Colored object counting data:
---
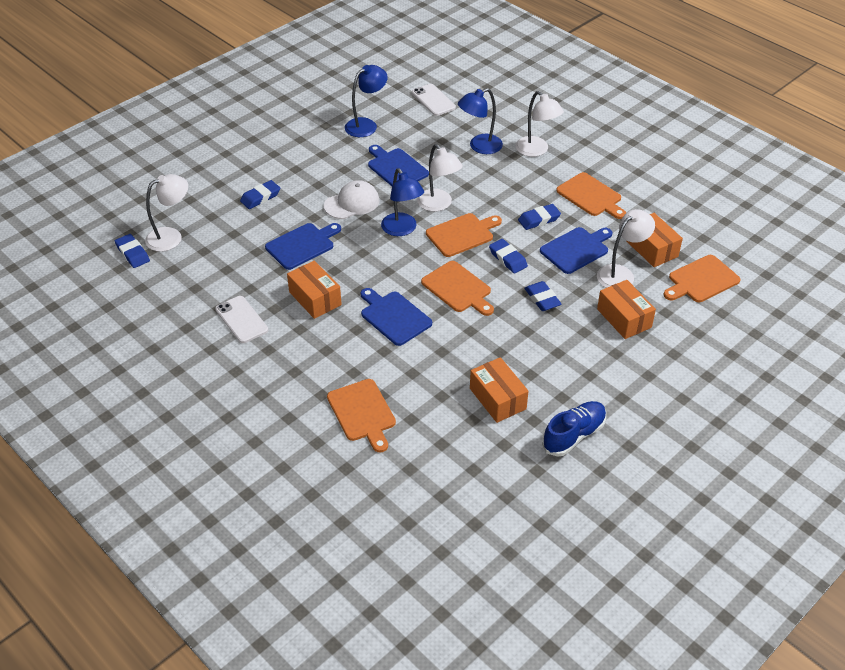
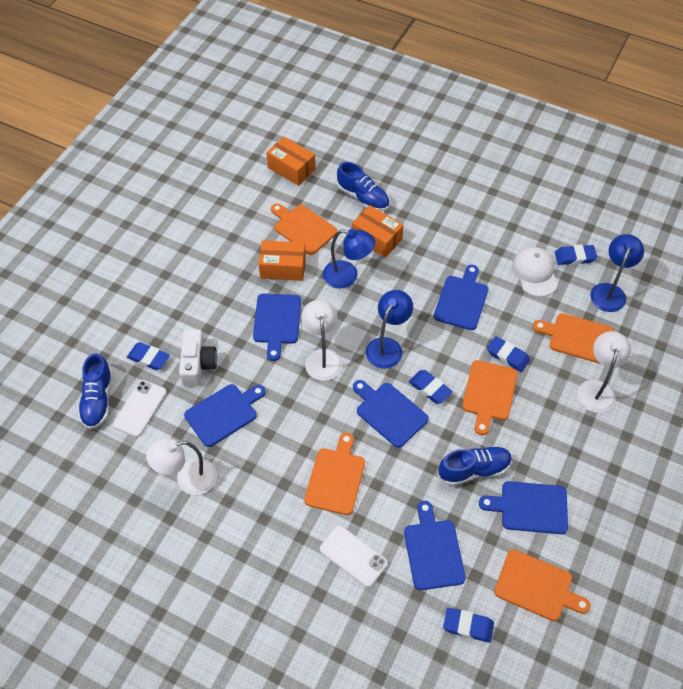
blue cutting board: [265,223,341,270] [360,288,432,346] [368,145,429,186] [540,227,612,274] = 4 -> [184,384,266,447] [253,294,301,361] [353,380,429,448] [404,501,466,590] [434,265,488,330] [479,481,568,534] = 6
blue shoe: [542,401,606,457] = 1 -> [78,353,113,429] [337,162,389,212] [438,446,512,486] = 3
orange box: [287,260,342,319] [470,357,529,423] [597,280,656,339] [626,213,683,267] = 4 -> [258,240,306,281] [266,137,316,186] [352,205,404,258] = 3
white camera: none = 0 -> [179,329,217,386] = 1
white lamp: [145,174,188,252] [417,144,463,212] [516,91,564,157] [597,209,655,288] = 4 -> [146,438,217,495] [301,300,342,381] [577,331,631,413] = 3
---
None of the pictures should appear, though every line of the data above must be reproduced exactly.

blue cutting board: [265,223,341,270] [360,288,432,346] [368,145,429,186] [540,227,612,274] = 4 -> [184,384,266,447] [253,294,301,361] [353,380,429,448] [404,501,466,590] [434,265,488,330] [479,481,568,534] = 6
blue shoe: [542,401,606,457] = 1 -> [78,353,113,429] [337,162,389,212] [438,446,512,486] = 3
orange box: [287,260,342,319] [470,357,529,423] [597,280,656,339] [626,213,683,267] = 4 -> [258,240,306,281] [266,137,316,186] [352,205,404,258] = 3
white camera: none = 0 -> [179,329,217,386] = 1
white lamp: [145,174,188,252] [417,144,463,212] [516,91,564,157] [597,209,655,288] = 4 -> [146,438,217,495] [301,300,342,381] [577,331,631,413] = 3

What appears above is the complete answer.